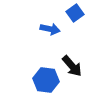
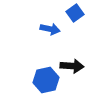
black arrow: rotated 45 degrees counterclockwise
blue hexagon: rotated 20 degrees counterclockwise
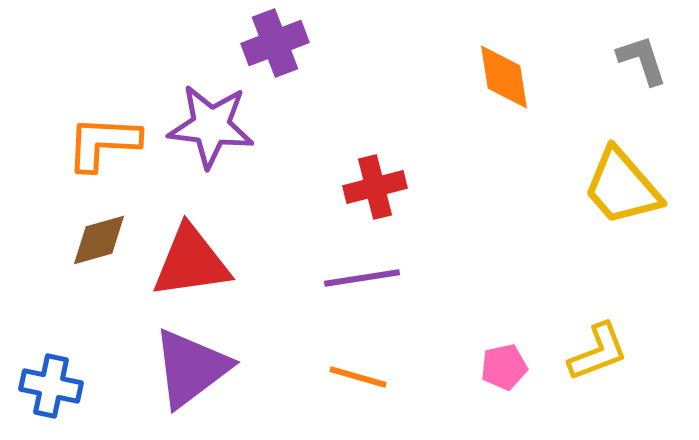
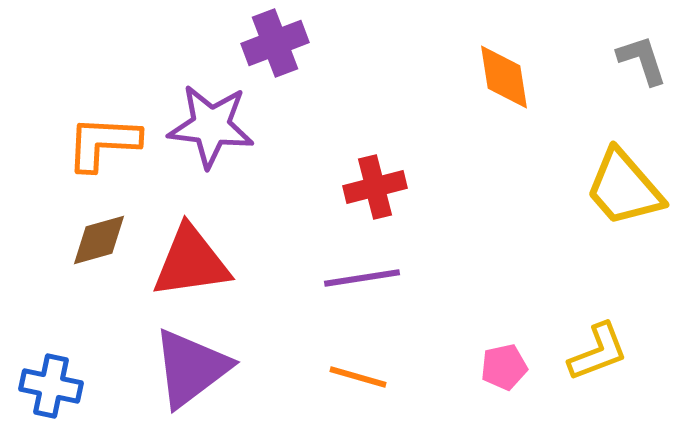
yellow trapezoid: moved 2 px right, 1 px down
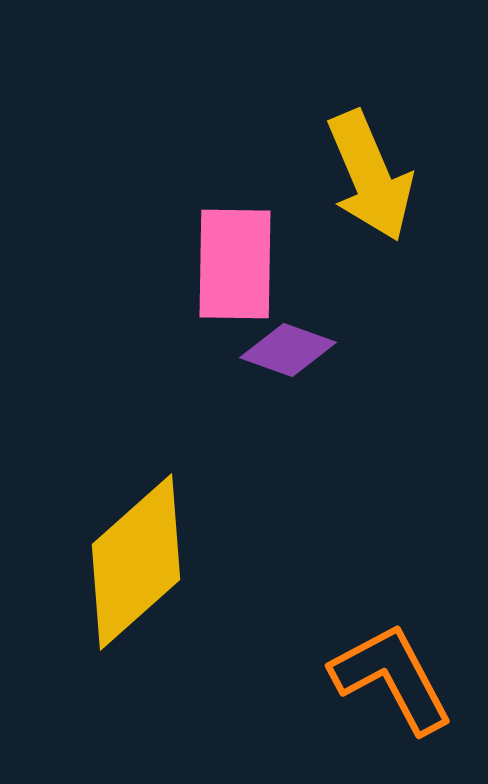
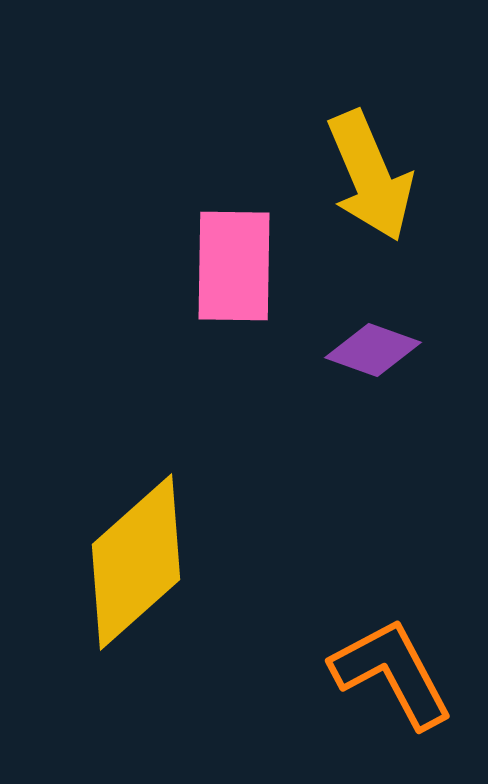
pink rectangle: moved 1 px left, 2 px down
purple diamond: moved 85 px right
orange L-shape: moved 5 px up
★ ★ ★ ★ ★
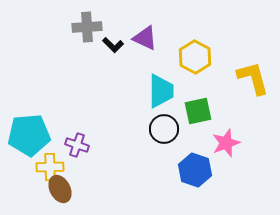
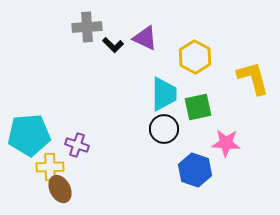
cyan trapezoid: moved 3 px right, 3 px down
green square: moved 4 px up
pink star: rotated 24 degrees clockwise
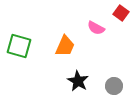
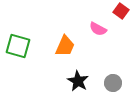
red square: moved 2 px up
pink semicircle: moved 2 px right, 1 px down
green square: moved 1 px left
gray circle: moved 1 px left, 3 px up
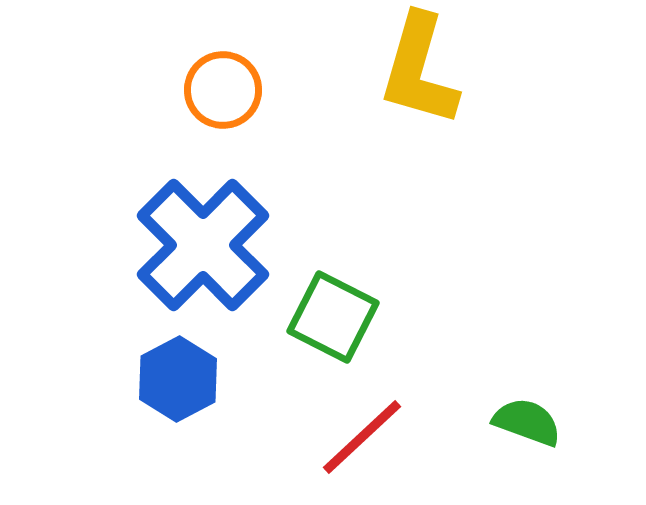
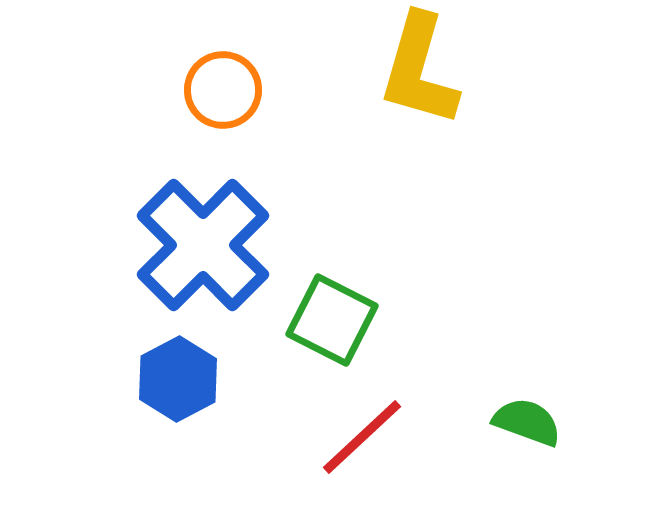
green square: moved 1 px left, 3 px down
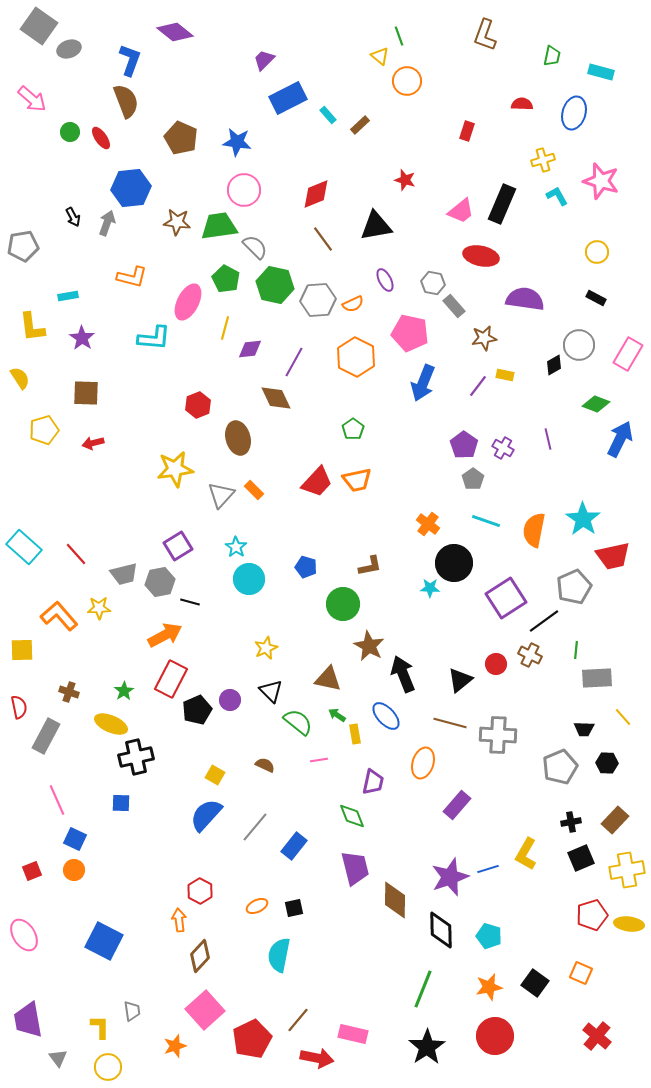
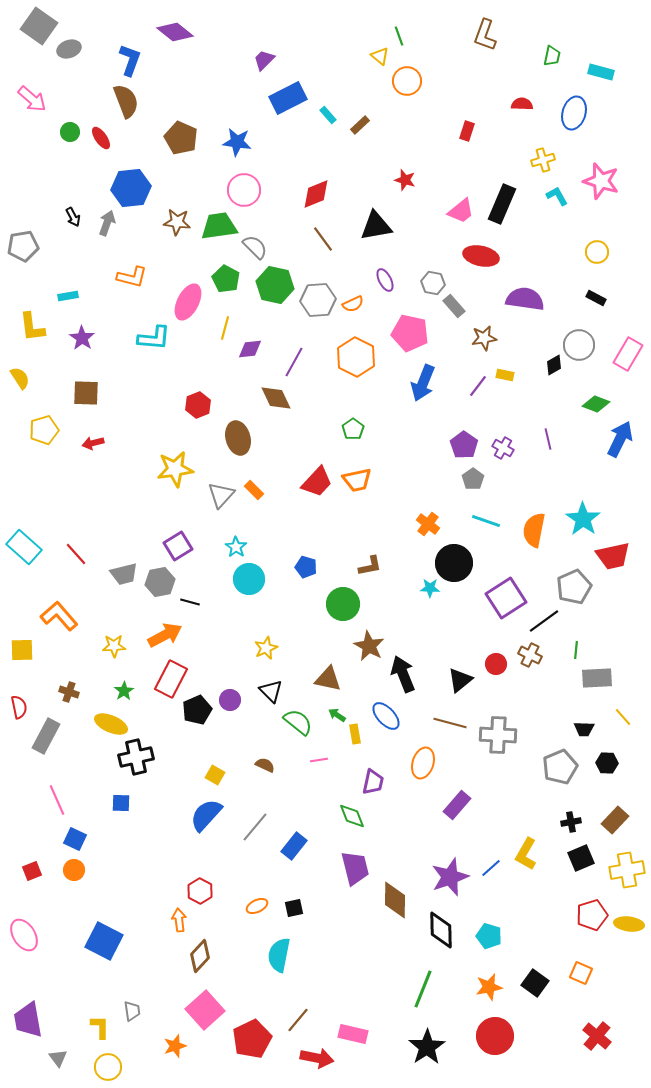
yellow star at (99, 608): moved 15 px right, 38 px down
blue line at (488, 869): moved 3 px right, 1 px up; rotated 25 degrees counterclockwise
★ ★ ★ ★ ★
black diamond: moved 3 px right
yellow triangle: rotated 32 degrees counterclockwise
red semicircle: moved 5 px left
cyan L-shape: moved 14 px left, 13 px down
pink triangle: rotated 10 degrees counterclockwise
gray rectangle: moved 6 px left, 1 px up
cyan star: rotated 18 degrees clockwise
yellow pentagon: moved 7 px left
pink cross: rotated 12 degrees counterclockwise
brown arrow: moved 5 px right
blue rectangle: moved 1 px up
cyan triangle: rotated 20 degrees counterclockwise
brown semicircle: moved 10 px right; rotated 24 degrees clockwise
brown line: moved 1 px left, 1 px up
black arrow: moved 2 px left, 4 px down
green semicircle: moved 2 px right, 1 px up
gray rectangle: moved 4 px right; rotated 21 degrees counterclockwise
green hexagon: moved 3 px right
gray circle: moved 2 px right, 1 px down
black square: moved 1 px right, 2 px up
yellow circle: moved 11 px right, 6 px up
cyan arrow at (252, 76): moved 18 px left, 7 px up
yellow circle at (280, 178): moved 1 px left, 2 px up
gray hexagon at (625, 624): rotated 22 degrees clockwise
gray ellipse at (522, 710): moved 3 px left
★ ★ ★ ★ ★
* **WHAT THE TASK REQUIRES**
Both boundary lines included, write out word for word only the lines above from the one containing "black arrow: rotated" to the one containing "orange L-shape: moved 5 px up", leaving out any pictures.

* **SOLUTION**
black arrow: rotated 45 degrees counterclockwise
blue hexagon: rotated 20 degrees counterclockwise
yellow trapezoid: moved 2 px right, 1 px down
pink rectangle: moved 1 px left, 2 px down
purple diamond: moved 85 px right
orange L-shape: moved 5 px up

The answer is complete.